#### [REQUIREMENT]
In this exercise, retype exactly and only the lines from the top of the entries below through the line that holds "brown ring: 1 -> 6", omitting pictures.

#### [EXCERPTED RECORDS]
──────

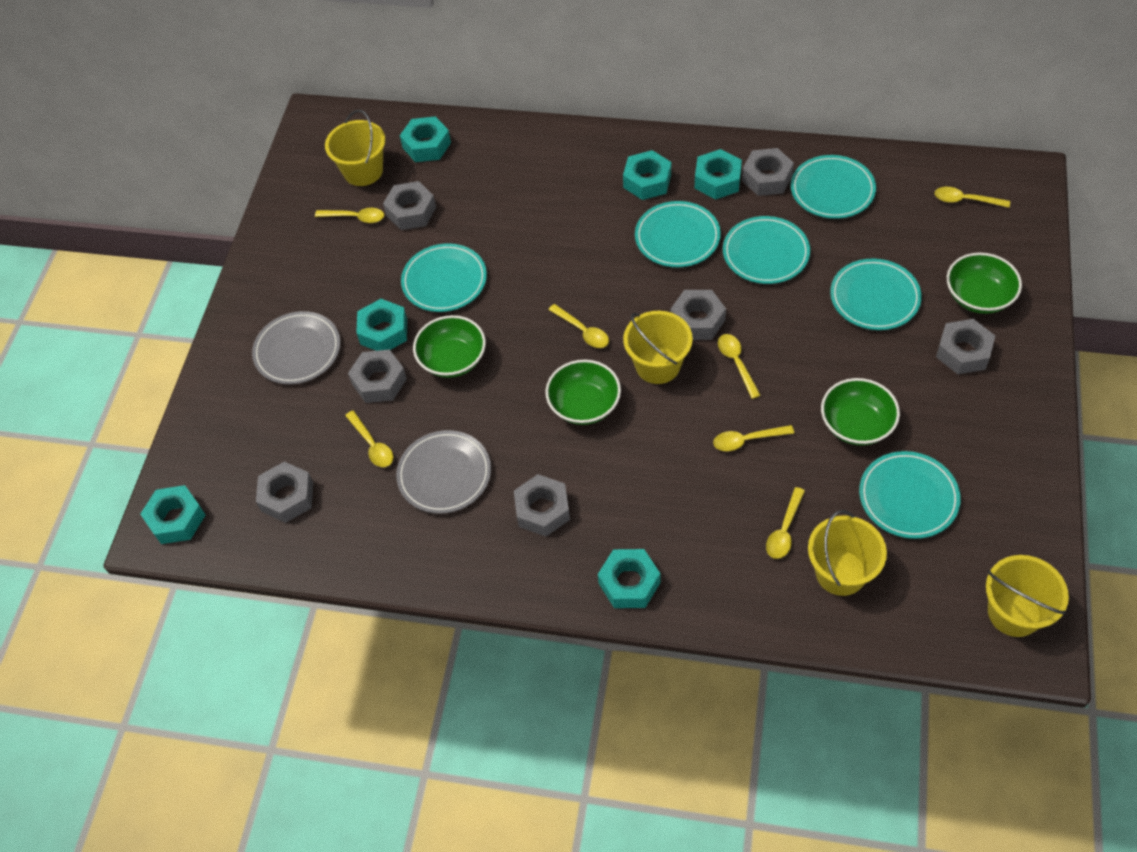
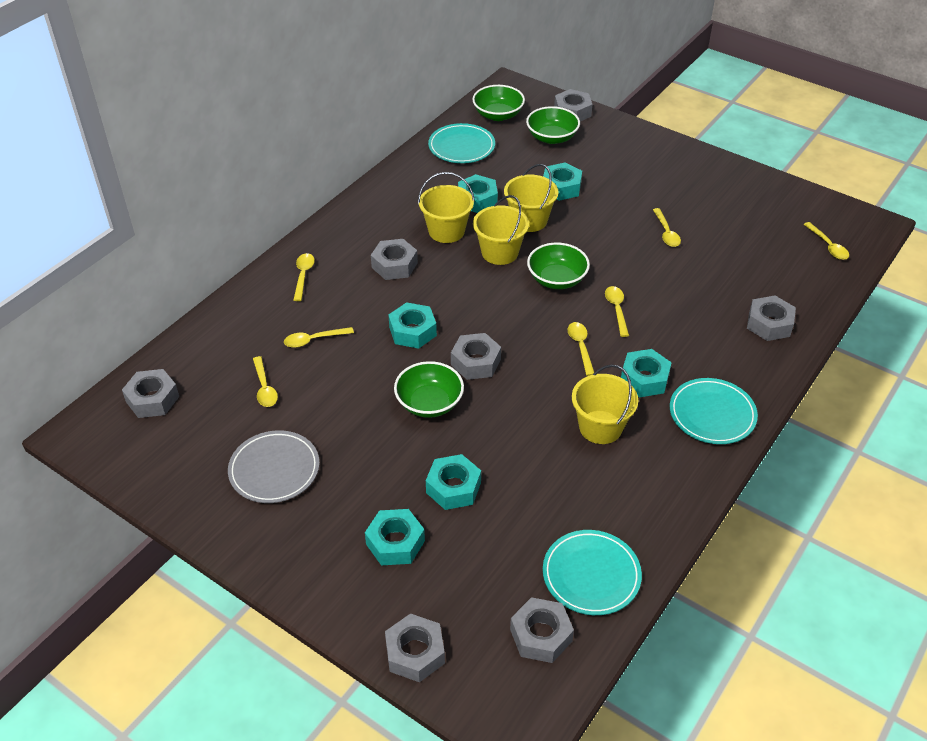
grey plate: 2 -> 1
turquoise plate: 6 -> 3

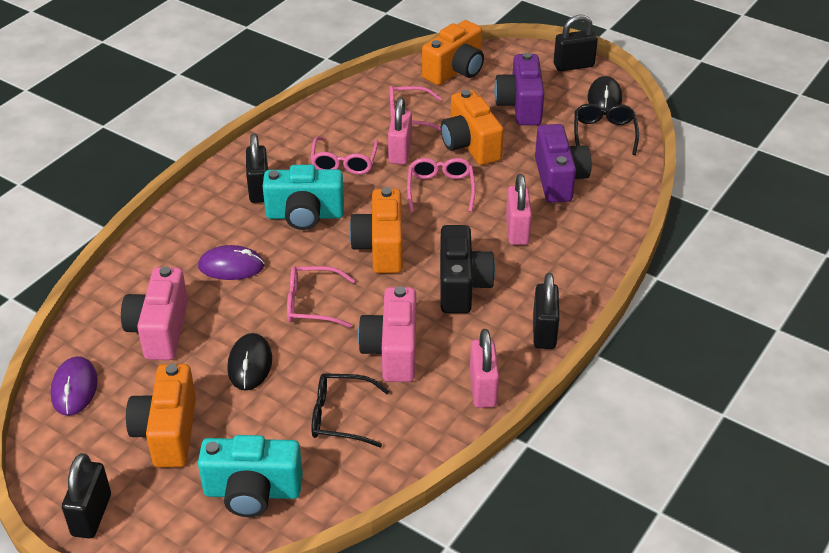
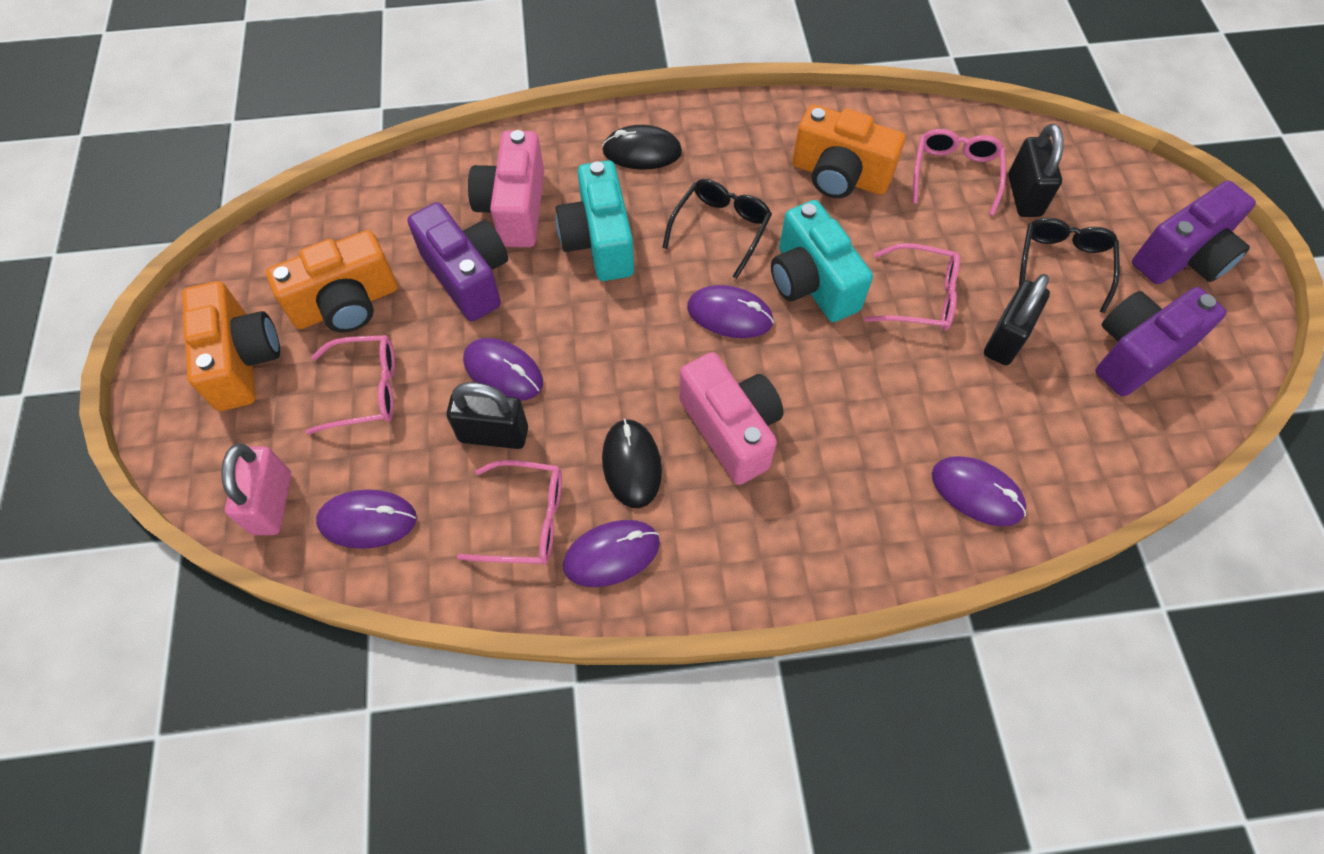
black camera: 1 -> 0
black padlock: 4 -> 3
orange camera: 4 -> 3
pink padlock: 3 -> 1
purple camera: 2 -> 3
purple mouse: 2 -> 5

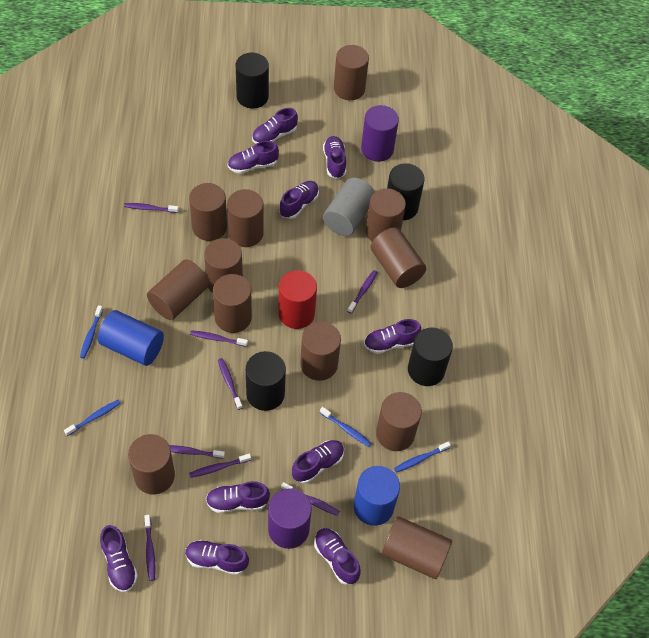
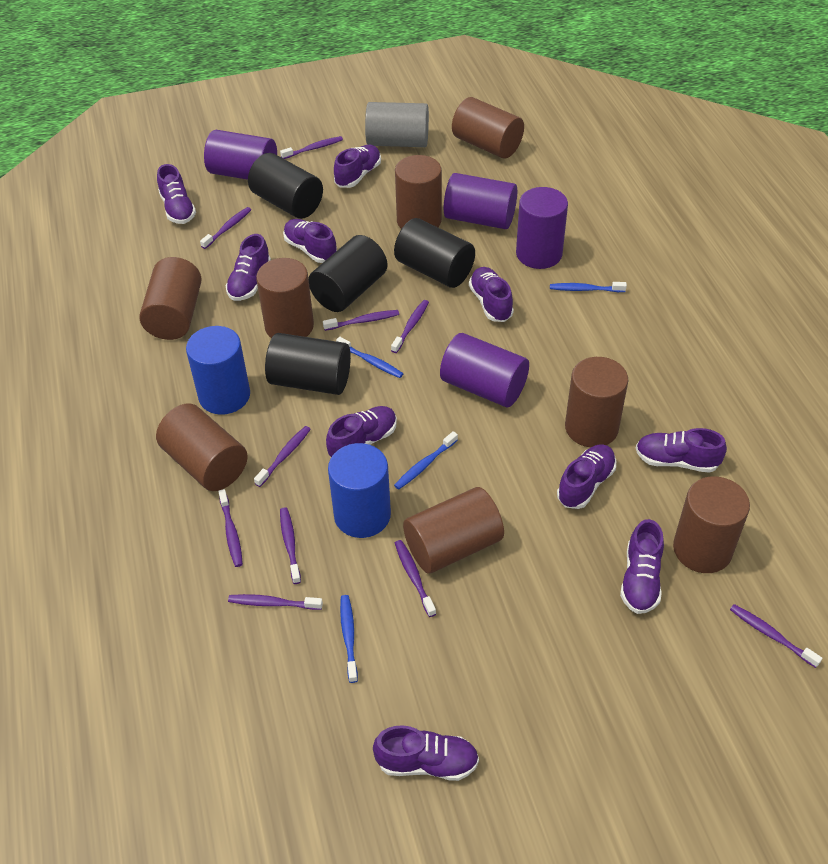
brown cylinder: 12 -> 8
purple cylinder: 2 -> 4
purple toothbrush: 8 -> 10
red cylinder: 1 -> 0

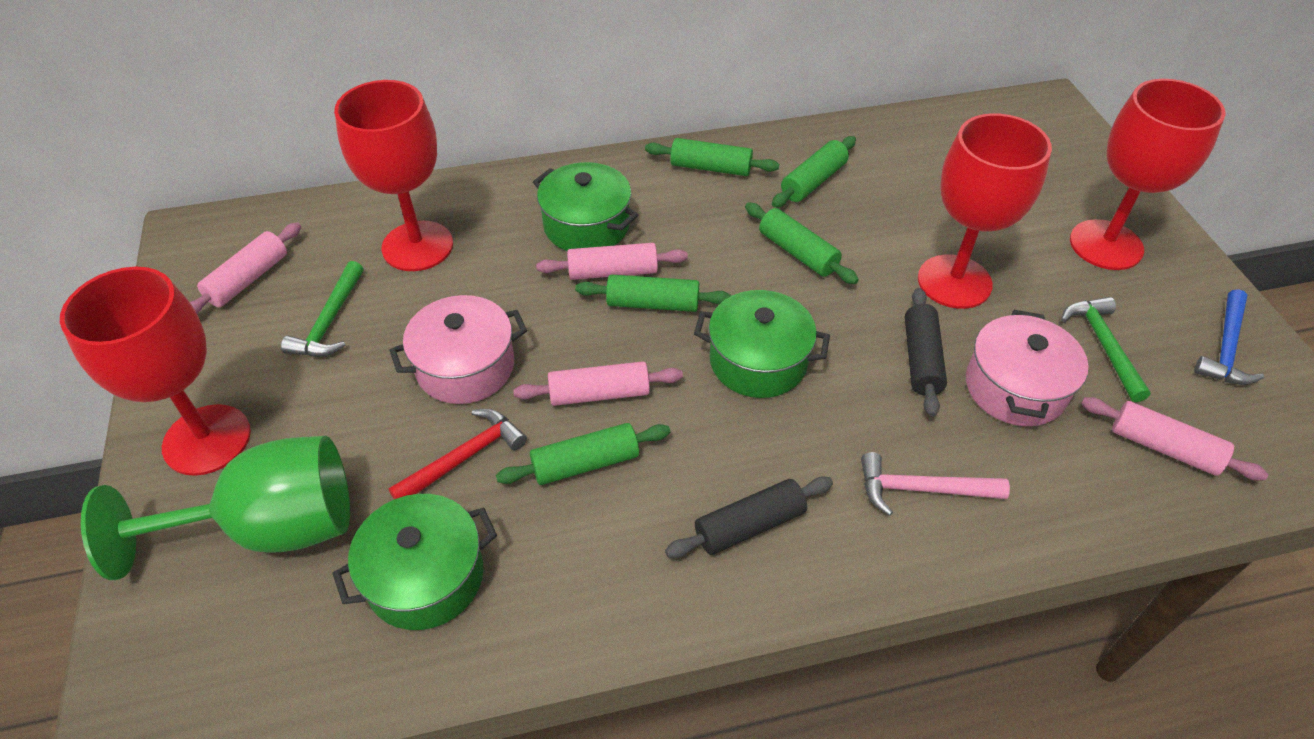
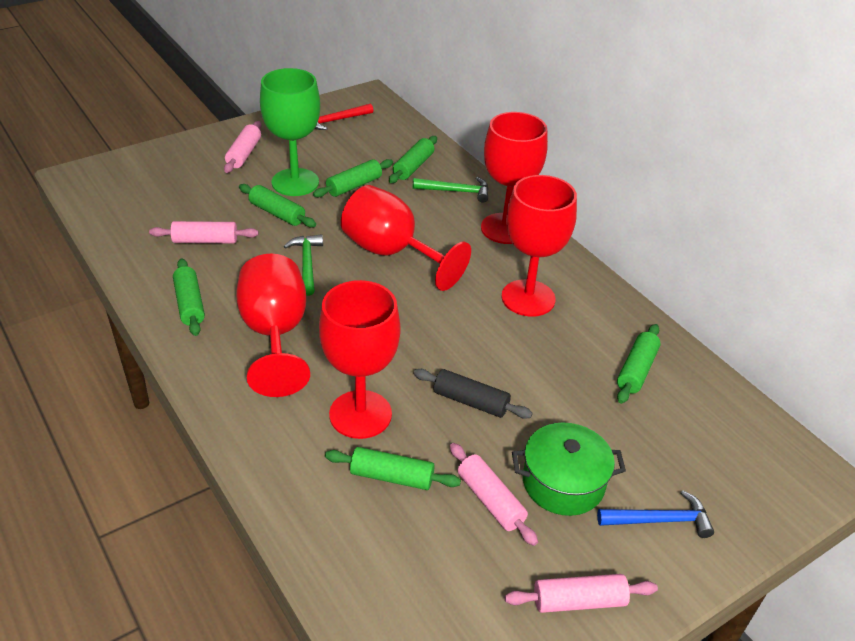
black rolling pin: 2 -> 1
green pot: 3 -> 1
green rolling pin: 5 -> 6
pink hammer: 1 -> 0
pink pot: 2 -> 0
red goblet: 4 -> 5

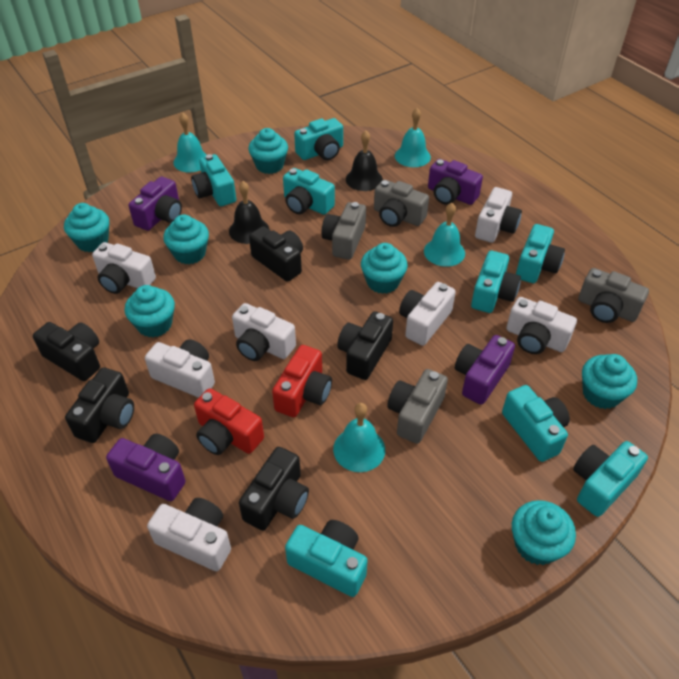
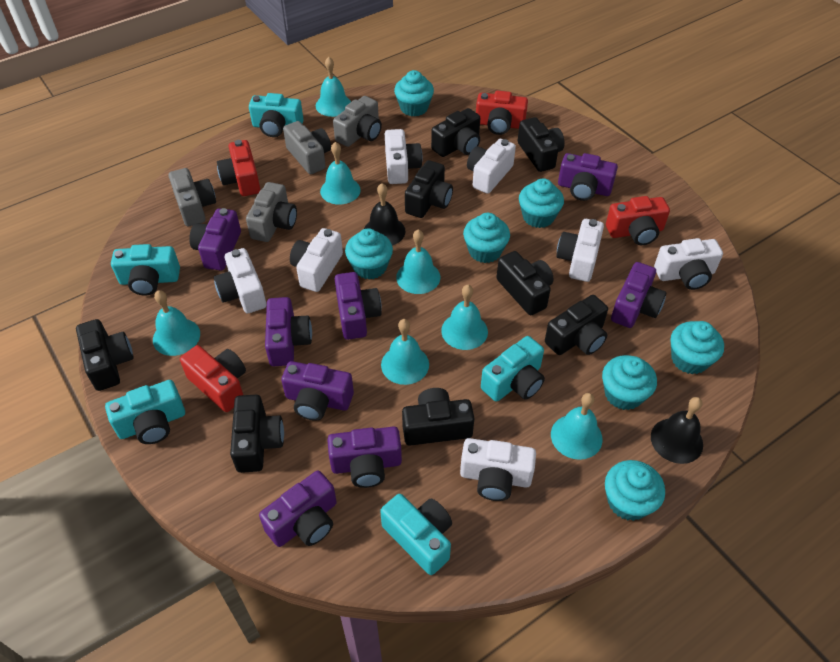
black camera: 5 -> 8
purple camera: 4 -> 8
red camera: 2 -> 4
turquoise bell: 4 -> 7
turquoise camera: 8 -> 5

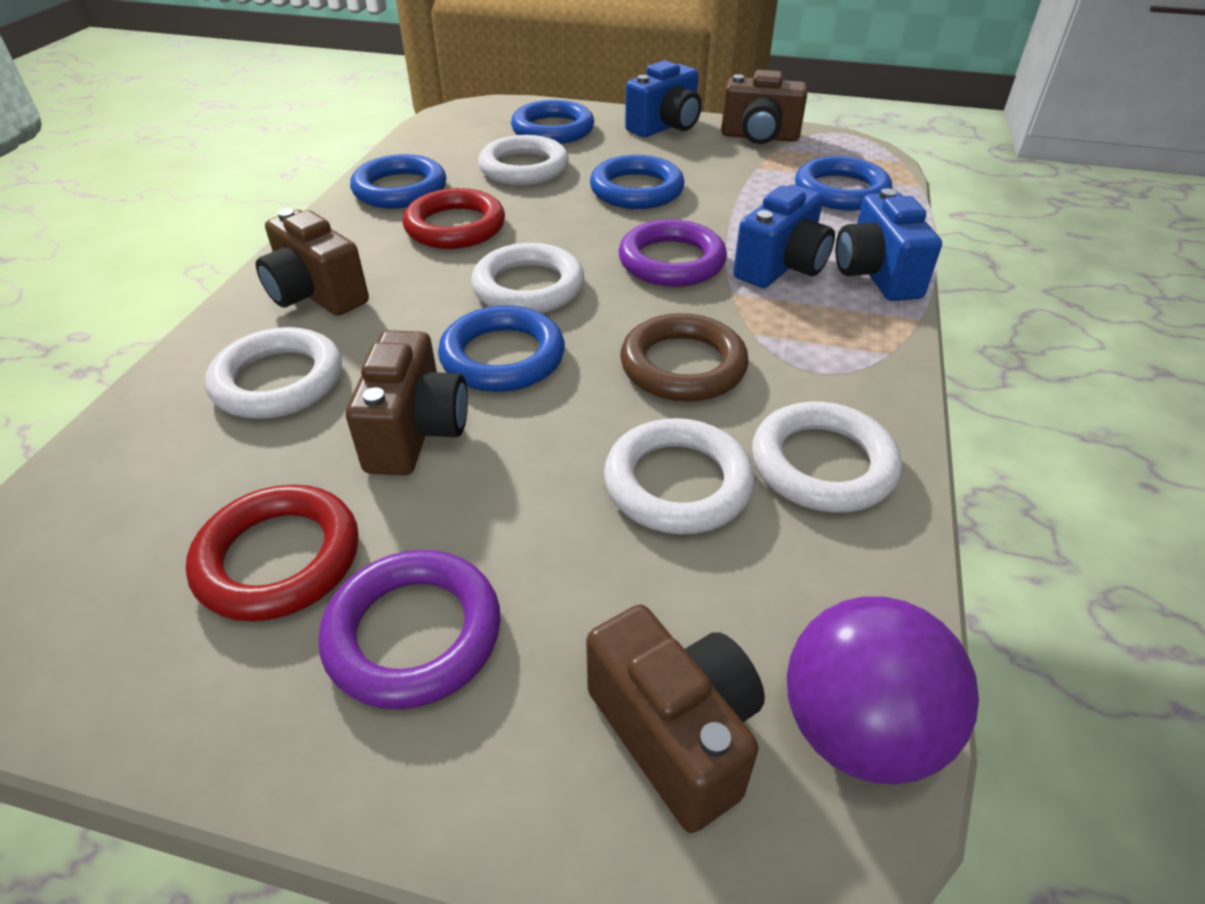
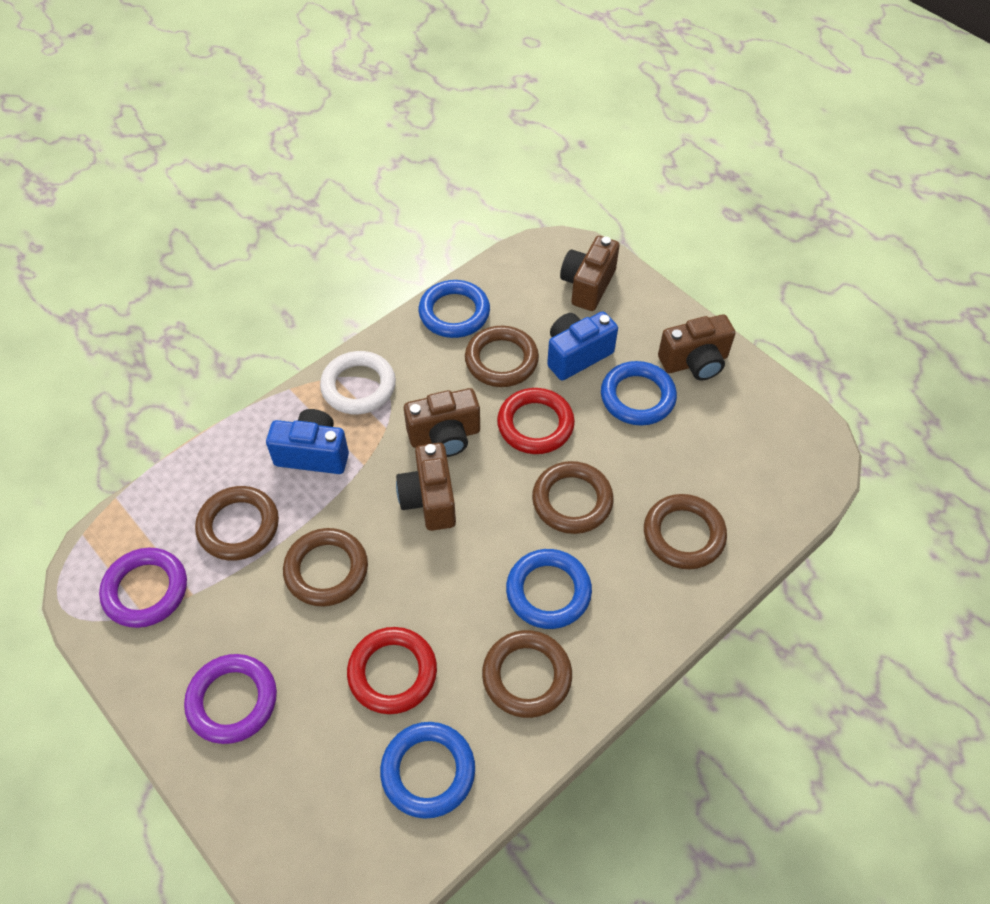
blue camera: 3 -> 2
blue ring: 5 -> 4
brown ring: 1 -> 6
purple ball: 1 -> 0
white ring: 5 -> 1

──────

#### [TASK RESULT]
grey plate: 2 -> 1
turquoise plate: 6 -> 3

black camera: 1 -> 0
black padlock: 4 -> 3
orange camera: 4 -> 3
pink padlock: 3 -> 1
purple camera: 2 -> 3
purple mouse: 2 -> 5

brown cylinder: 12 -> 8
purple cylinder: 2 -> 4
purple toothbrush: 8 -> 10
red cylinder: 1 -> 0

black rolling pin: 2 -> 1
green pot: 3 -> 1
green rolling pin: 5 -> 6
pink hammer: 1 -> 0
pink pot: 2 -> 0
red goblet: 4 -> 5

black camera: 5 -> 8
purple camera: 4 -> 8
red camera: 2 -> 4
turquoise bell: 4 -> 7
turquoise camera: 8 -> 5

blue camera: 3 -> 2
blue ring: 5 -> 4
brown ring: 1 -> 6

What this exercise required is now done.